YOUR ASSIGNMENT:
Please print nothing but the lines from the one with "orange button [549,561,677,678]" to the last line of the records below, and omit pictures.
=== Section Start ===
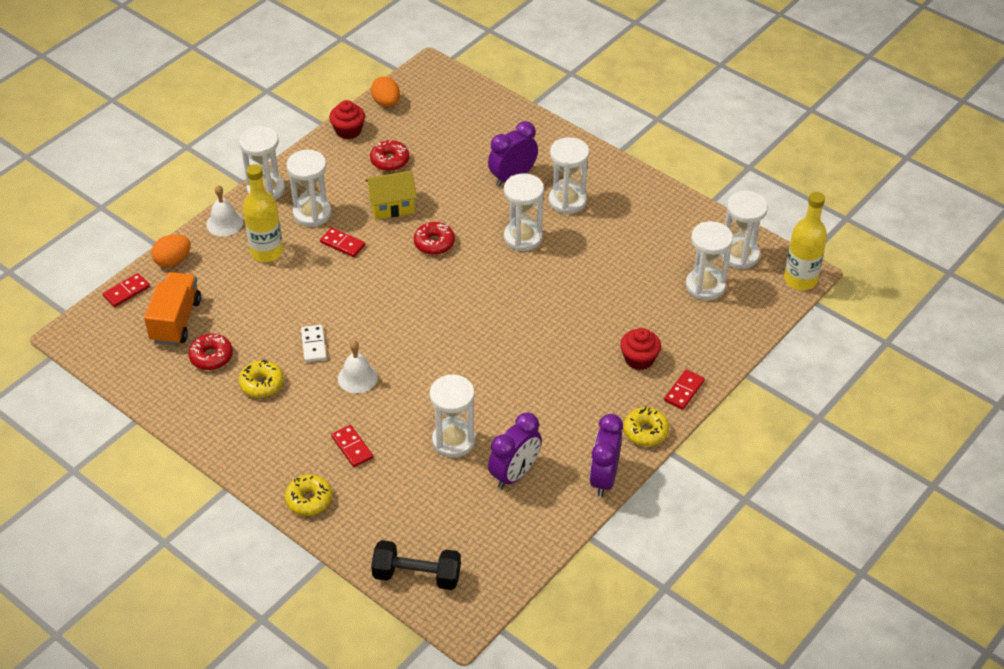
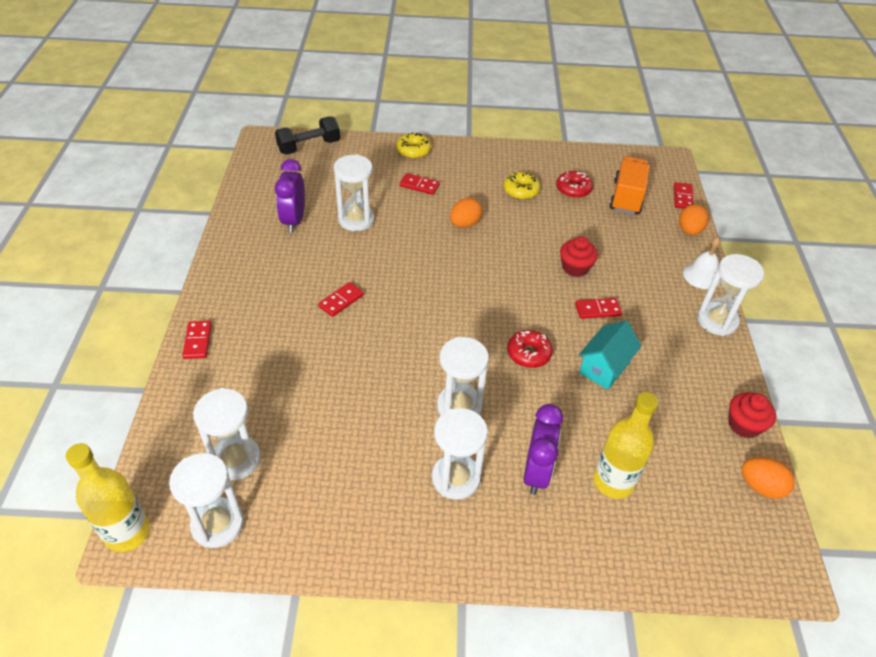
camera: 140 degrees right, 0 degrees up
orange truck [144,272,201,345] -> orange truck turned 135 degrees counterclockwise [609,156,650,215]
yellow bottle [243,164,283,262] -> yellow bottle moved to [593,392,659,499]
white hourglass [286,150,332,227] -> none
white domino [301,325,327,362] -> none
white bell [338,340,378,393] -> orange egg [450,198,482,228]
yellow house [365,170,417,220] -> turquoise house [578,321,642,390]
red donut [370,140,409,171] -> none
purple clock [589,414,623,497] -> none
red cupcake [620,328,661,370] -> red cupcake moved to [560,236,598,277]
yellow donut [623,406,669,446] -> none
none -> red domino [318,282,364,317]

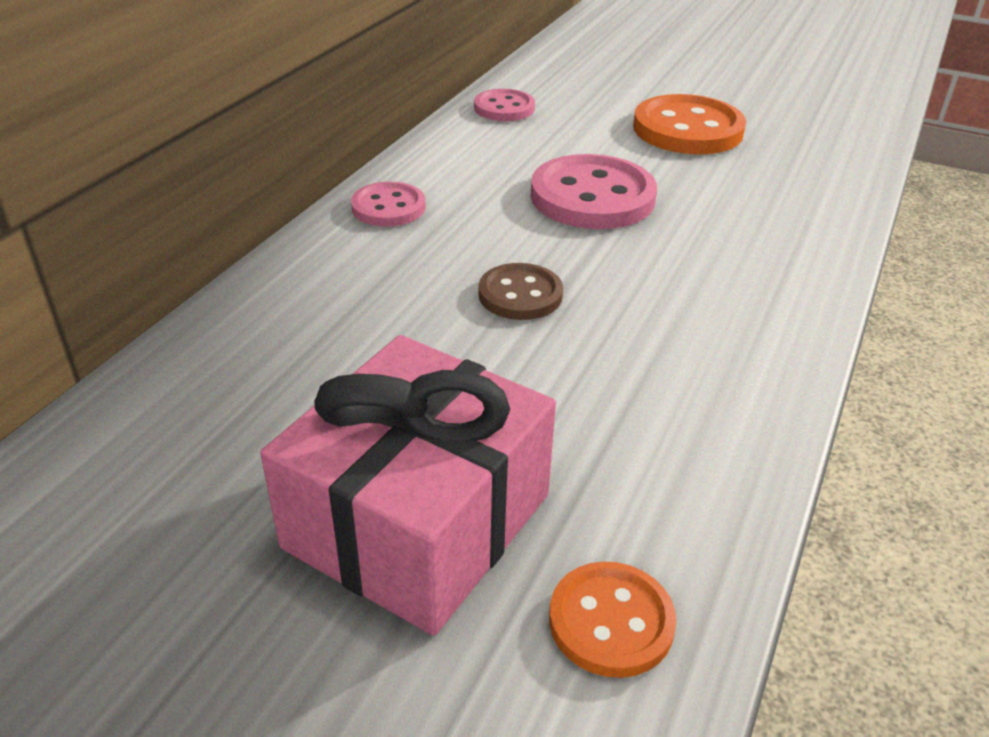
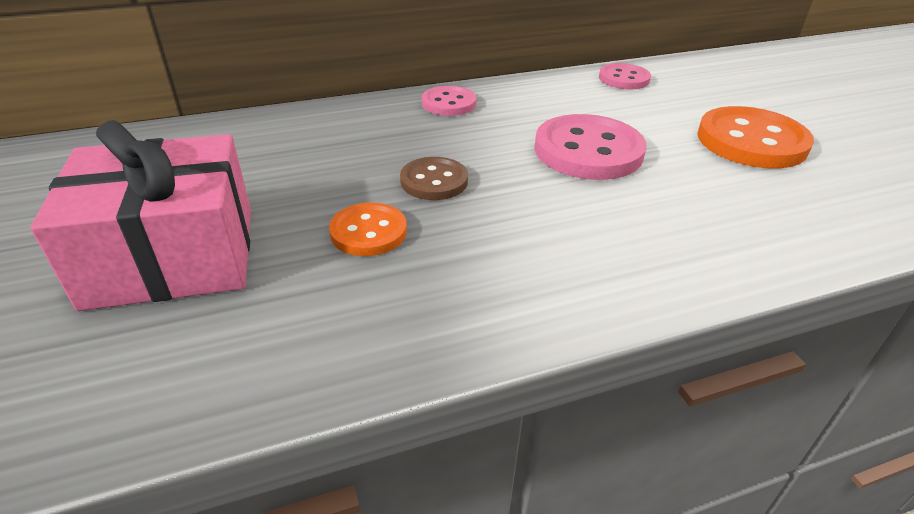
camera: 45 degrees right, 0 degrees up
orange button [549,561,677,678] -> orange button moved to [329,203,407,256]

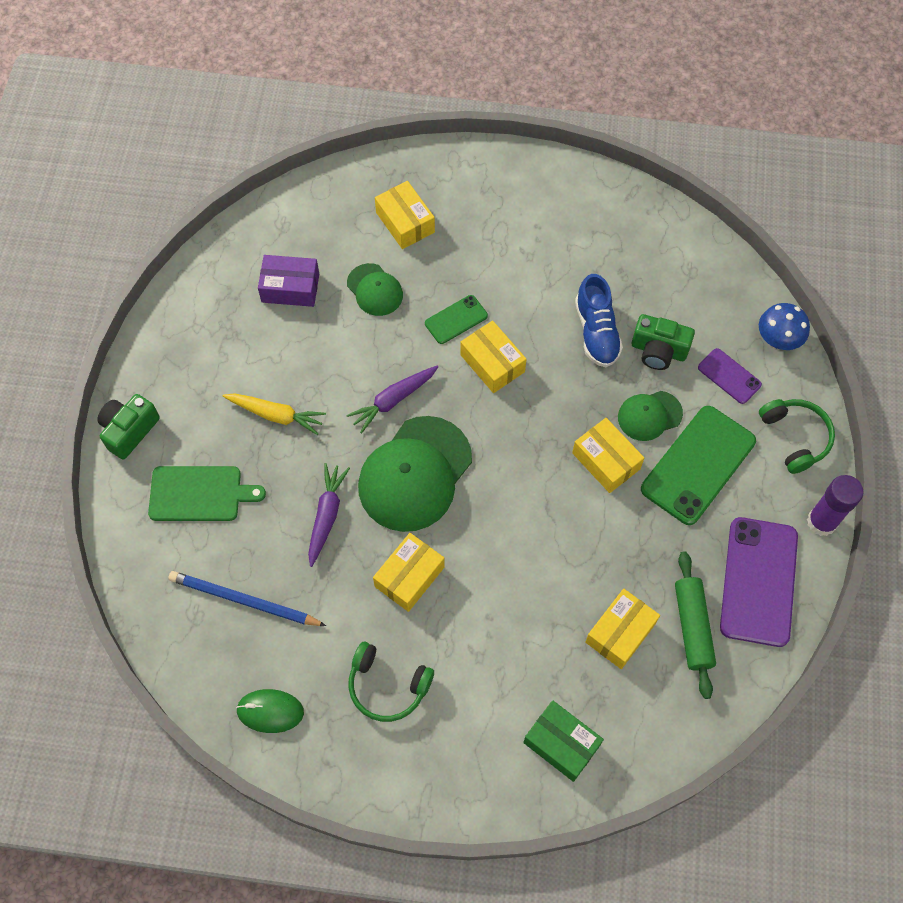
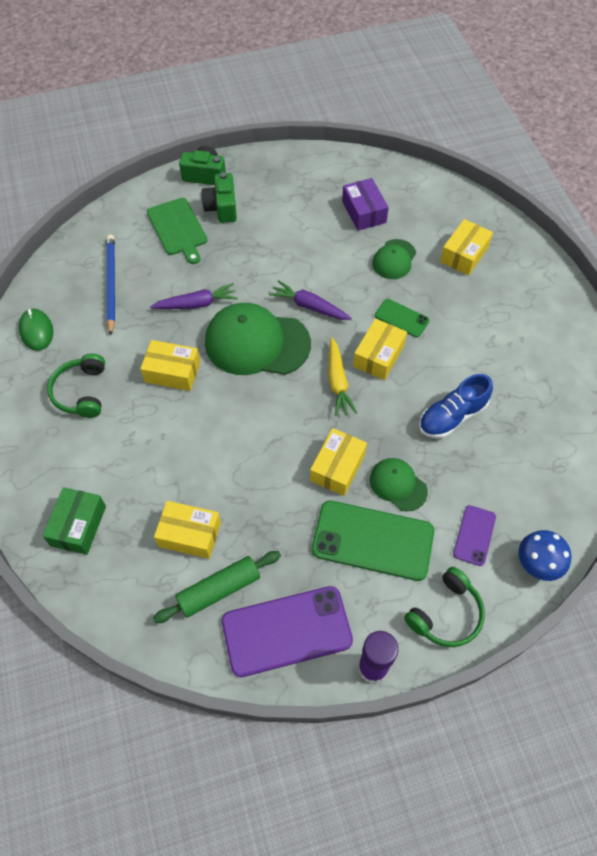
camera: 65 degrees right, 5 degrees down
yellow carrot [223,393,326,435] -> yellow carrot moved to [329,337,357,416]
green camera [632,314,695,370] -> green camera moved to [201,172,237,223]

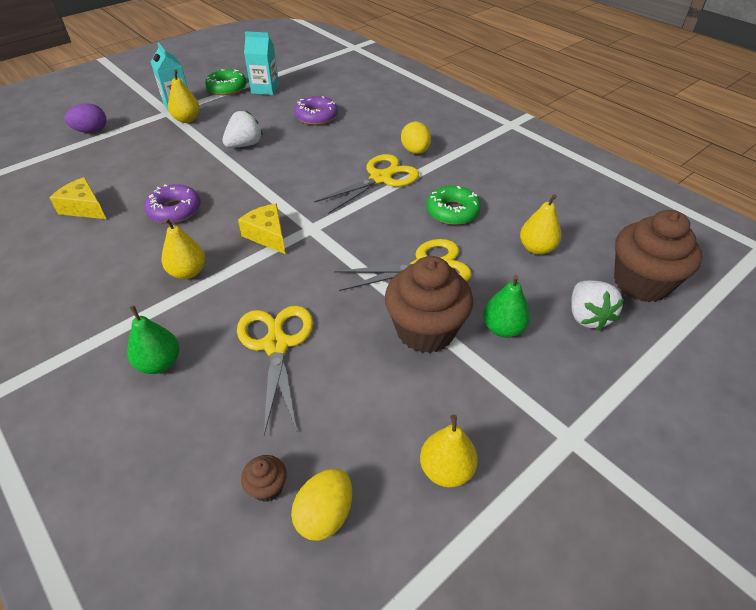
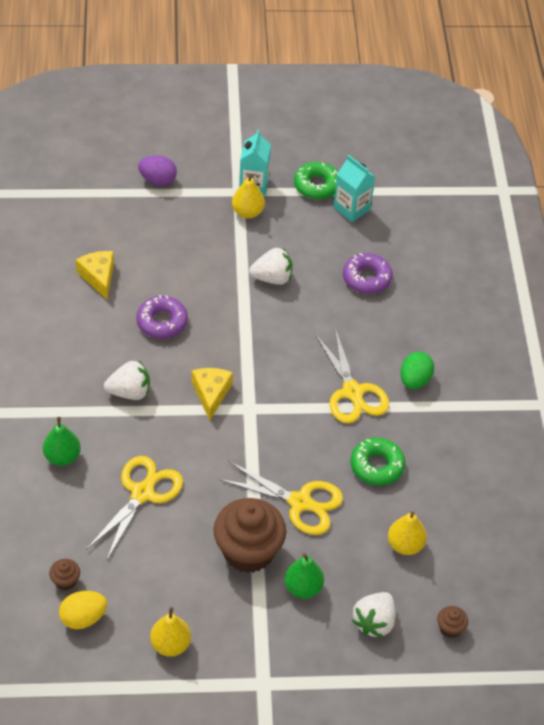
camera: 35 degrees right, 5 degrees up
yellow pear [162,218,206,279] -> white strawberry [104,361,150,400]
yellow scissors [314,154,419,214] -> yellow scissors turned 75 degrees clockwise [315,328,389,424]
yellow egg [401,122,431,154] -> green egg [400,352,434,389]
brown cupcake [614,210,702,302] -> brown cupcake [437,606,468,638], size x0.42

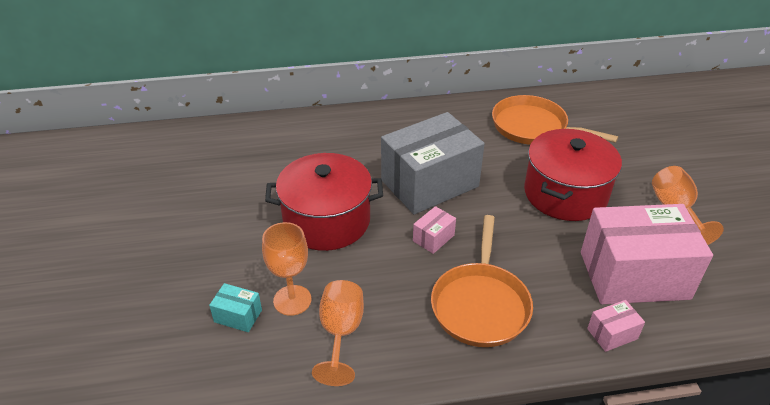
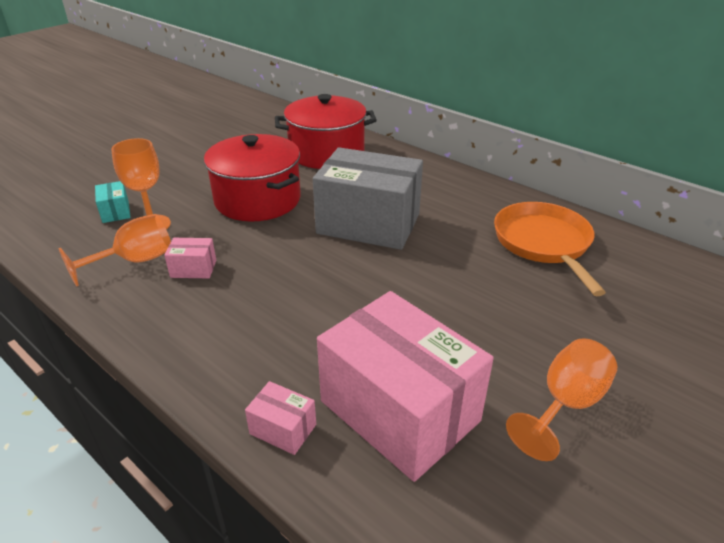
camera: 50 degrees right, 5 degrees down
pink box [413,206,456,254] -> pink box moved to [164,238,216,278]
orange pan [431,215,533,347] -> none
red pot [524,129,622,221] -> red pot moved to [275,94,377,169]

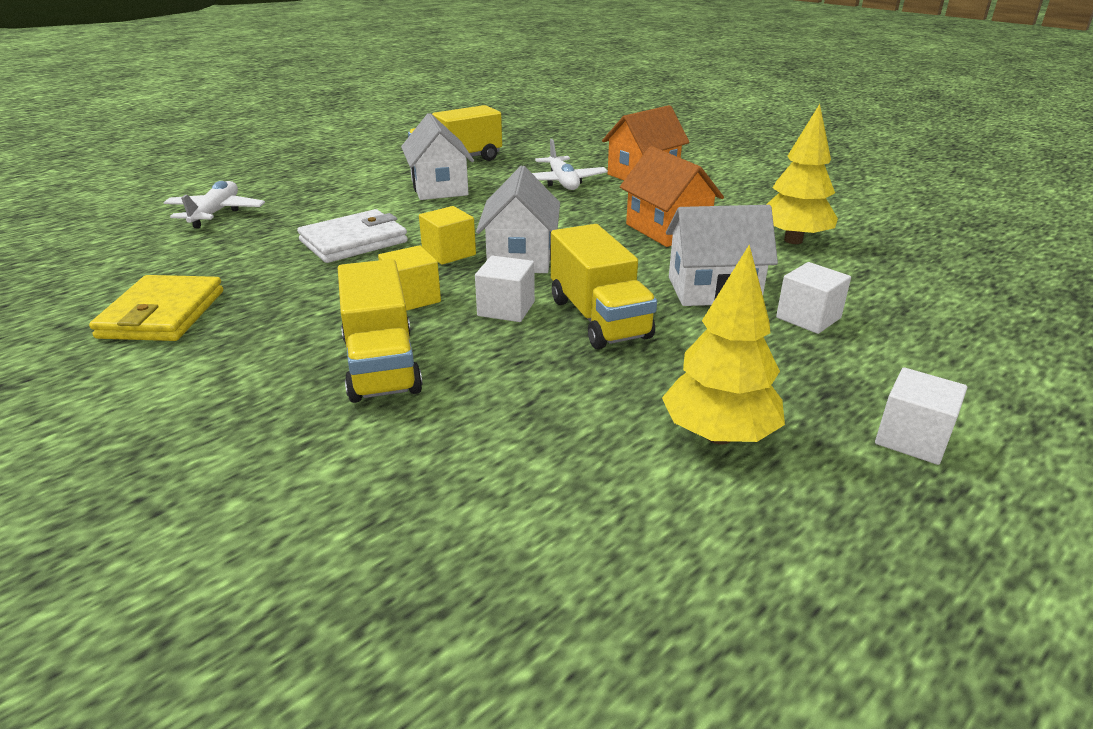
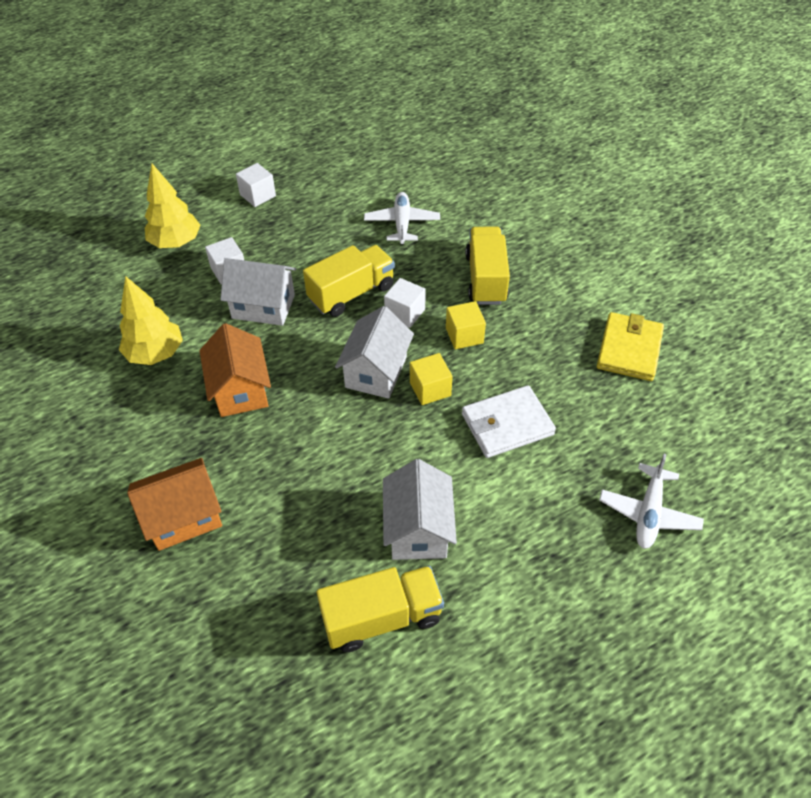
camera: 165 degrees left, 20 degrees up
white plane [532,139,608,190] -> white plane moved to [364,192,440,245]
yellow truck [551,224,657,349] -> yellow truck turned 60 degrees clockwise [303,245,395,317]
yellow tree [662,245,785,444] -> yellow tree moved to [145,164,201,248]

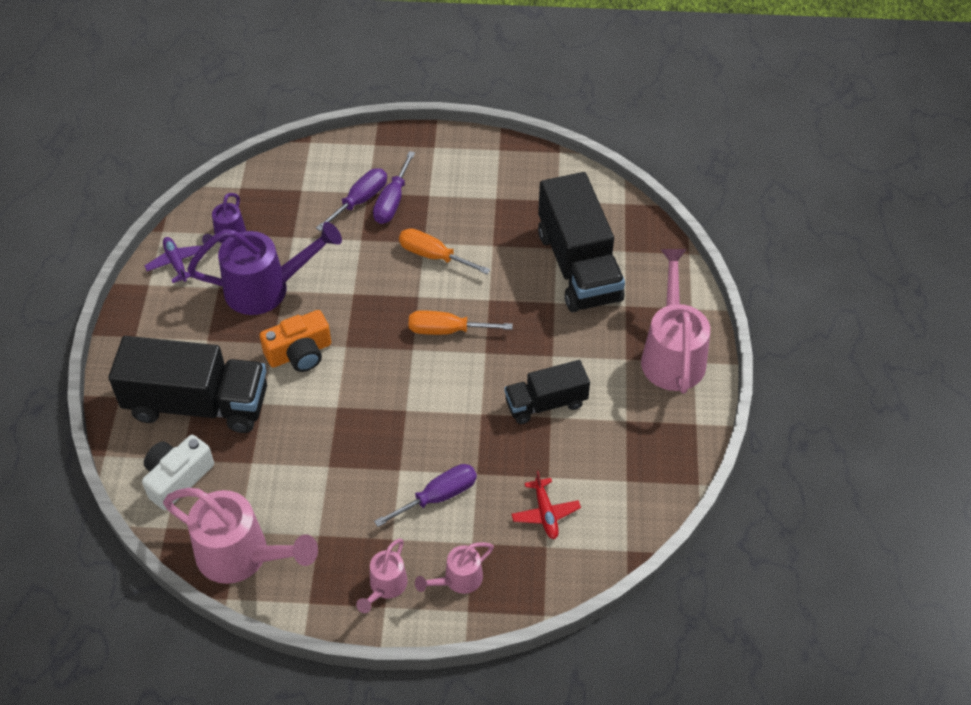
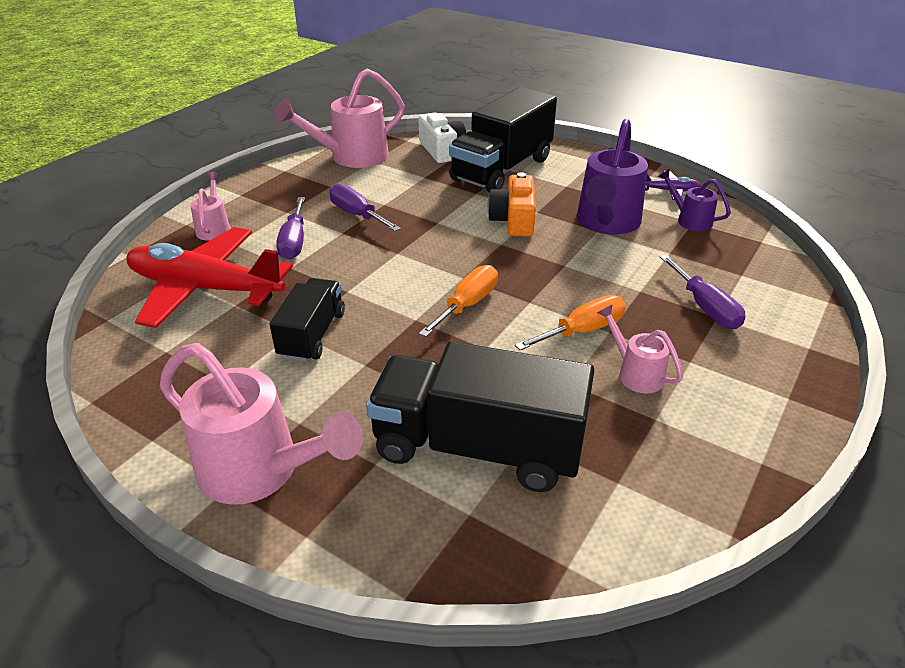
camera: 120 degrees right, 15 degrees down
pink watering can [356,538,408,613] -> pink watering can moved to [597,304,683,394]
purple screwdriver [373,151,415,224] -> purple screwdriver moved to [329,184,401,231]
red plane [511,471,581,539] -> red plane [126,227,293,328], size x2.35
=== Section End ===
RESPONSE BOX:
orange button [549,561,677,678] -> orange button moved to [329,203,407,256]

camera: 65 degrees right, 5 degrees down
yellow carrot [223,393,326,435] -> yellow carrot moved to [329,337,357,416]
green camera [632,314,695,370] -> green camera moved to [201,172,237,223]

camera: 35 degrees right, 5 degrees up
yellow pear [162,218,206,279] -> white strawberry [104,361,150,400]
yellow scissors [314,154,419,214] -> yellow scissors turned 75 degrees clockwise [315,328,389,424]
yellow egg [401,122,431,154] -> green egg [400,352,434,389]
brown cupcake [614,210,702,302] -> brown cupcake [437,606,468,638], size x0.42

camera: 50 degrees right, 5 degrees down
pink box [413,206,456,254] -> pink box moved to [164,238,216,278]
orange pan [431,215,533,347] -> none
red pot [524,129,622,221] -> red pot moved to [275,94,377,169]

camera: 165 degrees left, 20 degrees up
white plane [532,139,608,190] -> white plane moved to [364,192,440,245]
yellow truck [551,224,657,349] -> yellow truck turned 60 degrees clockwise [303,245,395,317]
yellow tree [662,245,785,444] -> yellow tree moved to [145,164,201,248]

camera: 120 degrees right, 15 degrees down
pink watering can [356,538,408,613] -> pink watering can moved to [597,304,683,394]
purple screwdriver [373,151,415,224] -> purple screwdriver moved to [329,184,401,231]
red plane [511,471,581,539] -> red plane [126,227,293,328], size x2.35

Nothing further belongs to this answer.